• _REQUIREMENT_:
The task calls for an exact retyping of the lines from the one holding "R4: 330 (N15, N27) -> 680 (N15, N27)" through the end of the listing, with pictures omitted and nothing added.

*** AVAILABLE DATA ***

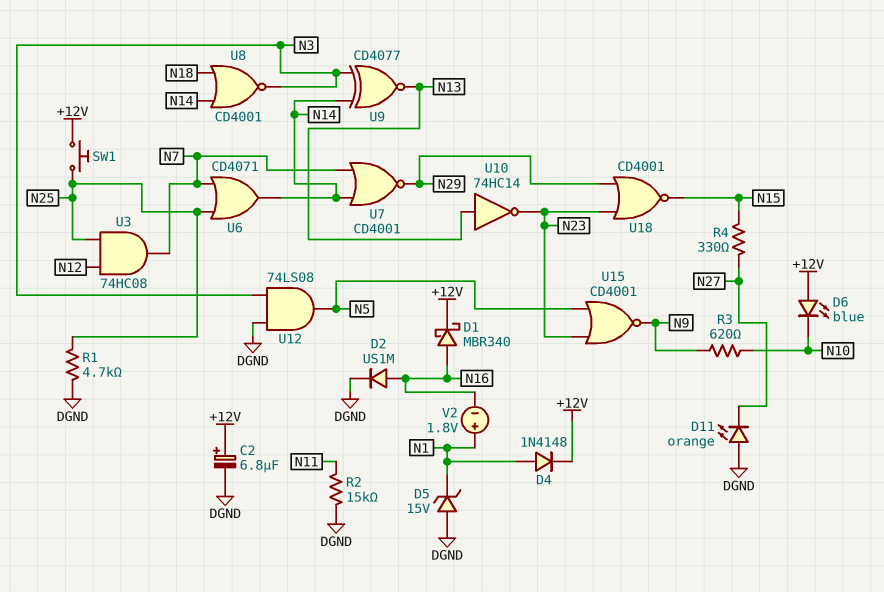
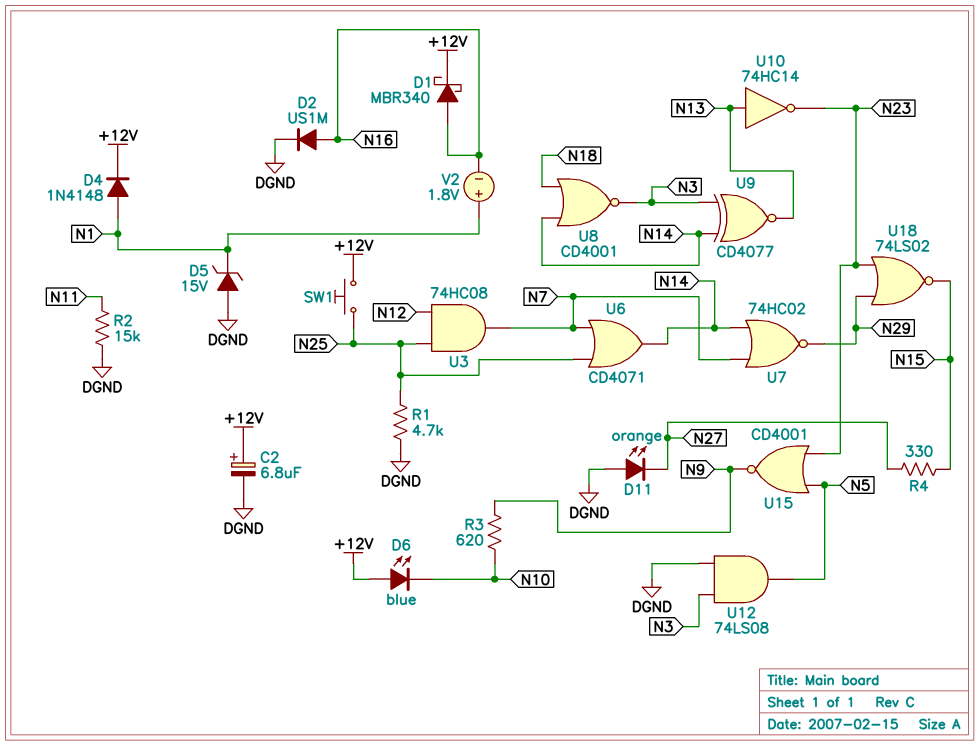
U7: NOR CD4001 (in N7, in N14, out N29) -> NOR 74HC02 (in N7, in N14, out N29)
U18: NOR CD4001 (in N23, in N29, out N15) -> NOR 74LS02 (in N23, in N29, out N15)

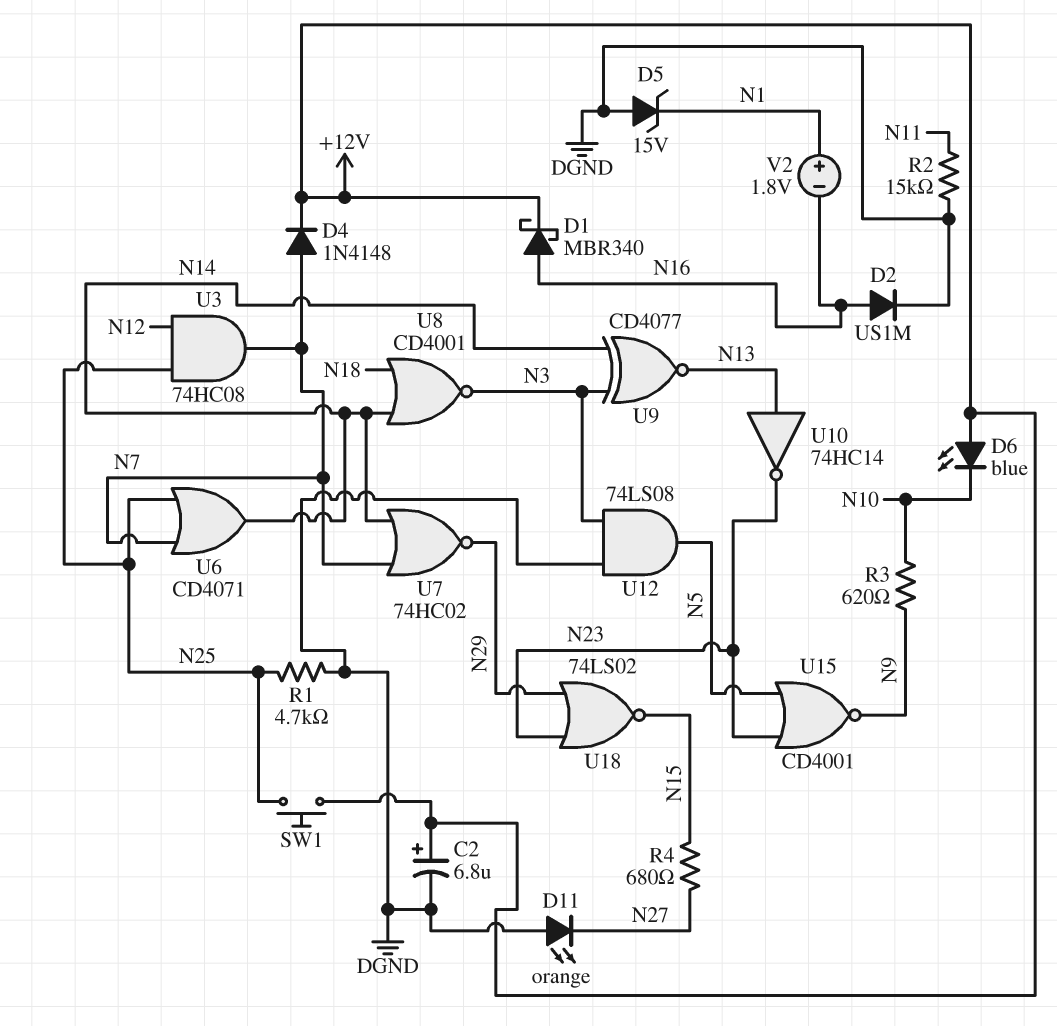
D4: diode 1N4148 (A N1, K +12V) -> diode 1N4148 (A N7, K +12V)
R4: 330 (N15, N27) -> 680 (N15, N27)

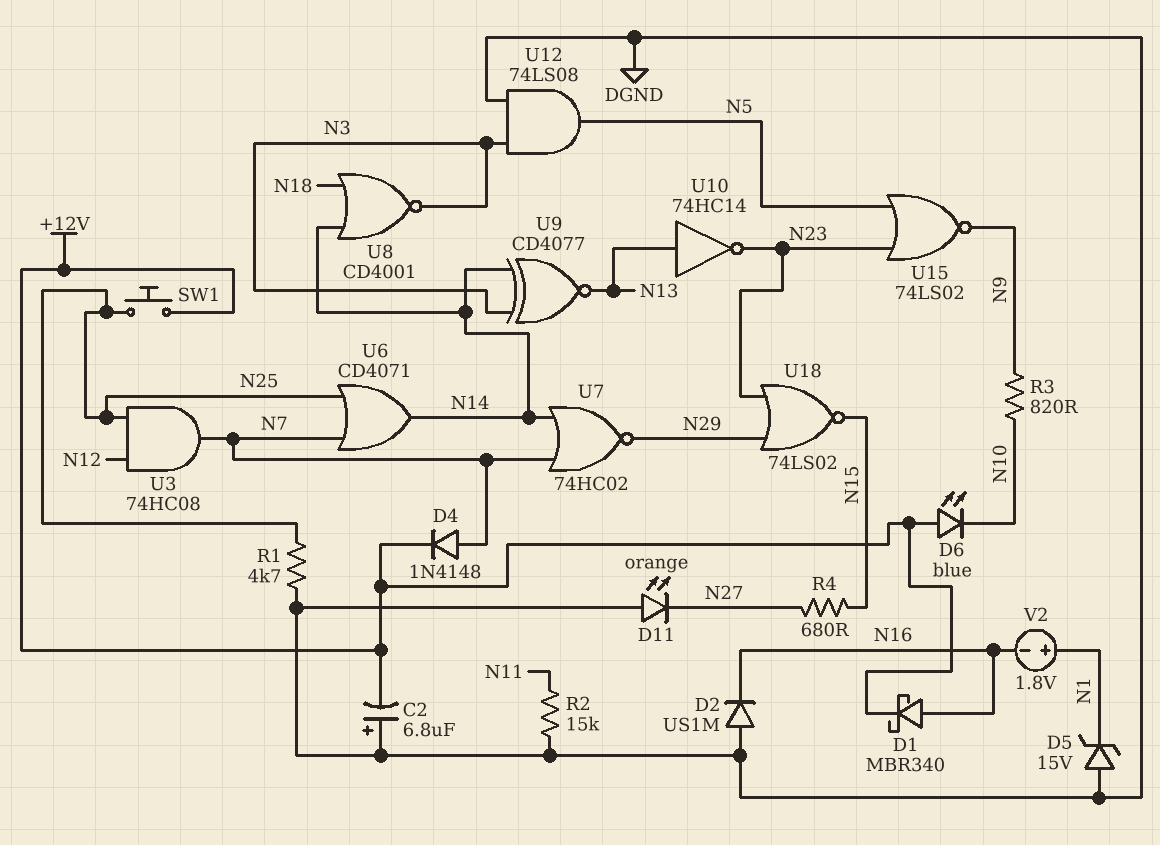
C2: 6.8uF (plus +12V, minus DGND) -> 6.8uF (plus DGND, minus +12V)
D2: diode US1M (A N16, K DGND) -> diode US1M (A DGND, K N16)
R3: 620 (N9, N10) -> 820 (N9, N10)
U15: NOR CD4001 (in N5, in N23, out N9) -> NOR 74LS02 (in N5, in N23, out N9)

*** End of AVAILABLE DATA ***

• _ANSWER TO THIS EXERCISE_:
R4: 330 (N15, N27) -> 680 (N15, N27)

C2: 6.8uF (plus +12V, minus DGND) -> 6.8uF (plus DGND, minus +12V)
D2: diode US1M (A N16, K DGND) -> diode US1M (A DGND, K N16)
R3: 620 (N9, N10) -> 820 (N9, N10)
U15: NOR CD4001 (in N5, in N23, out N9) -> NOR 74LS02 (in N5, in N23, out N9)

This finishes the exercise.